* **Required action**:
Of the lines in the material below, print only those from the one containing "[(361,313),(375,286),(342,269),(328,297),(361,313)]" to the one containing "[(361,394),(375,365),(340,348),(324,376),(361,394)]", ends included, exactly as written and without pictures.

* **Dataset records**:
.....

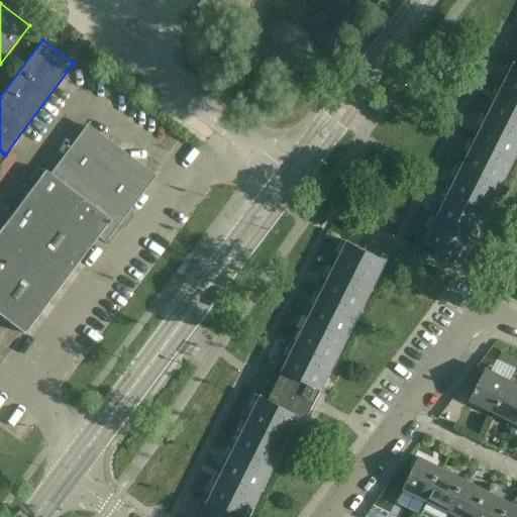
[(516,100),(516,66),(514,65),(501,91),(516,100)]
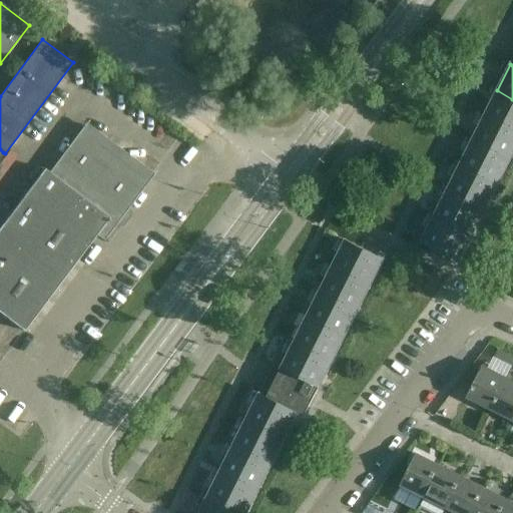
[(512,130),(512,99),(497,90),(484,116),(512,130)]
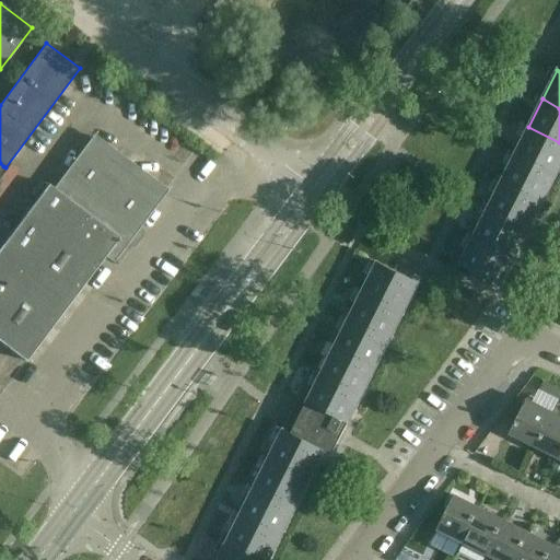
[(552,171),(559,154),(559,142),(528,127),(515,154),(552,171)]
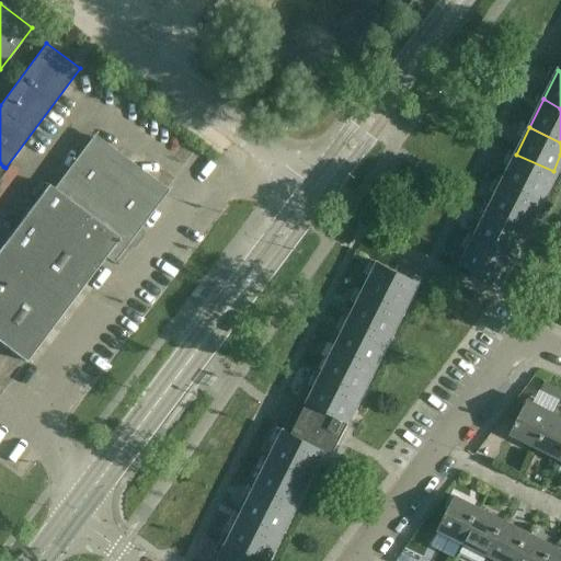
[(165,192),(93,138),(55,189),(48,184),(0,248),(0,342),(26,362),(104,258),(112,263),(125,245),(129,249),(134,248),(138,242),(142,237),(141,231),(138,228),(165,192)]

.....

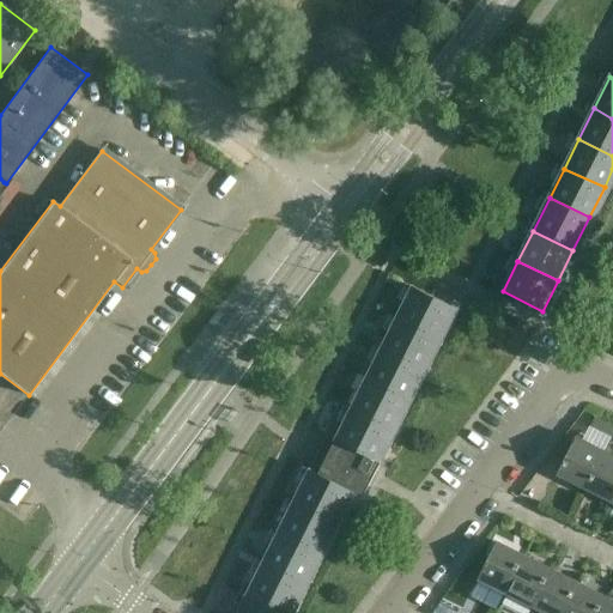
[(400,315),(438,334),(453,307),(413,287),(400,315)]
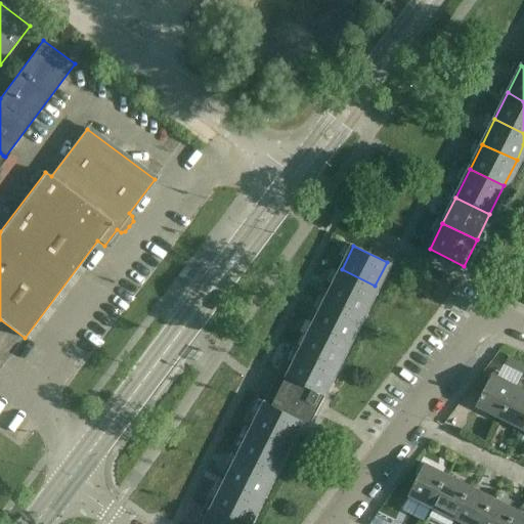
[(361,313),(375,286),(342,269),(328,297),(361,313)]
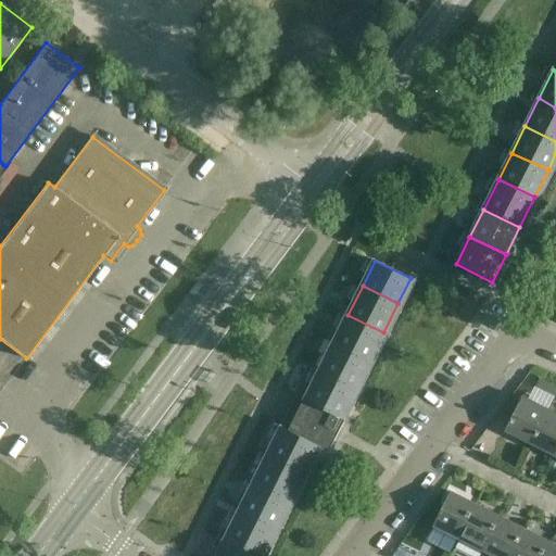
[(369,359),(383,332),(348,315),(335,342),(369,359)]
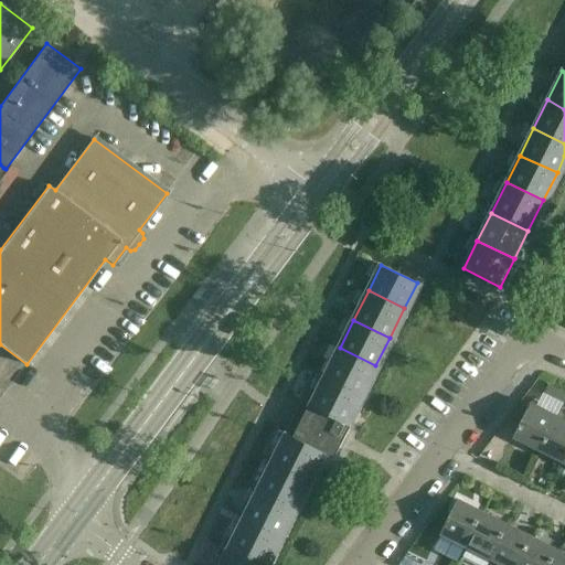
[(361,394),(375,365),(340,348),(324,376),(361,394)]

.....

* **Output**:
[(361,313),(375,286),(342,269),(328,297),(361,313)]
[(369,359),(383,332),(348,315),(335,342),(369,359)]
[(361,394),(375,365),(340,348),(324,376),(361,394)]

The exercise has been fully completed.